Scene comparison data
[Start of Attachment]
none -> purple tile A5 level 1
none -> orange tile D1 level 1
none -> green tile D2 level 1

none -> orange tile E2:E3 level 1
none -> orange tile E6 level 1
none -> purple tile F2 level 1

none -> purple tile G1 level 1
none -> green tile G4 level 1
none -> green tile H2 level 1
[End of Attachment]
Requirement:
Each line in the records above with "green" must be returned.

Your solution:
none -> green tile D2 level 1
none -> green tile G4 level 1
none -> green tile H2 level 1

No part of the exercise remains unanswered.